[Opening Raw data section]
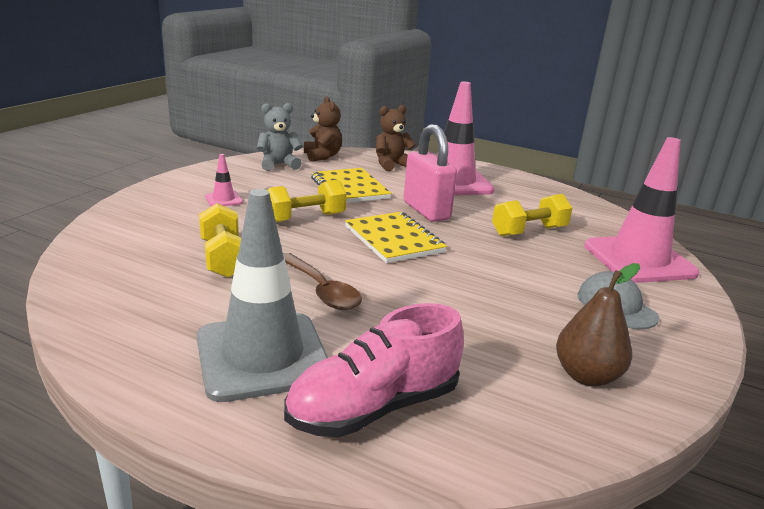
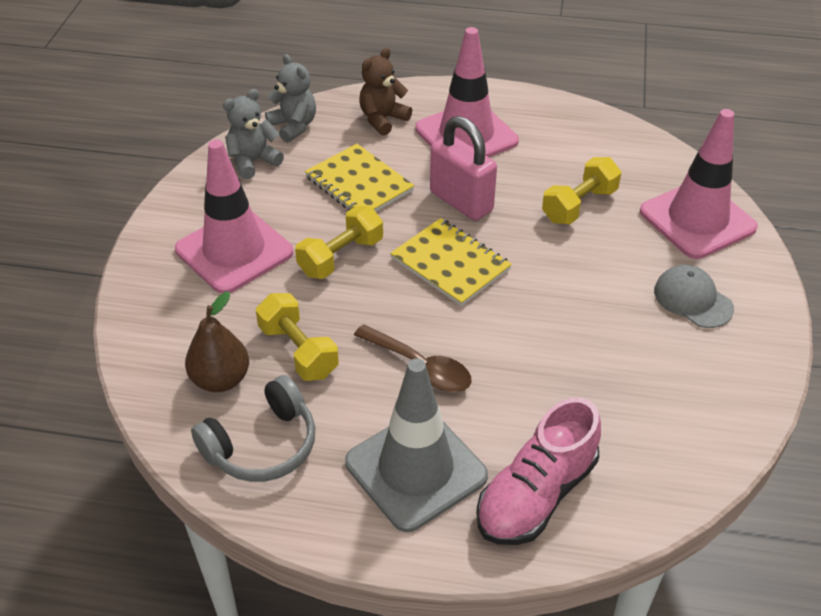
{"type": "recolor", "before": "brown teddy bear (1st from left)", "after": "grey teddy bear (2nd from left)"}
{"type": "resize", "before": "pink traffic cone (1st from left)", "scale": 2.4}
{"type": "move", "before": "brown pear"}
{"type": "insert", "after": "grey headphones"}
[Closing Raw data section]
Would you set down the listing exactly, omitting pictures?

{"type": "recolor", "before": "brown teddy bear (1st from left)", "after": "grey teddy bear (2nd from left)"}
{"type": "resize", "before": "pink traffic cone (1st from left)", "scale": 2.4}
{"type": "move", "before": "brown pear"}
{"type": "insert", "after": "grey headphones"}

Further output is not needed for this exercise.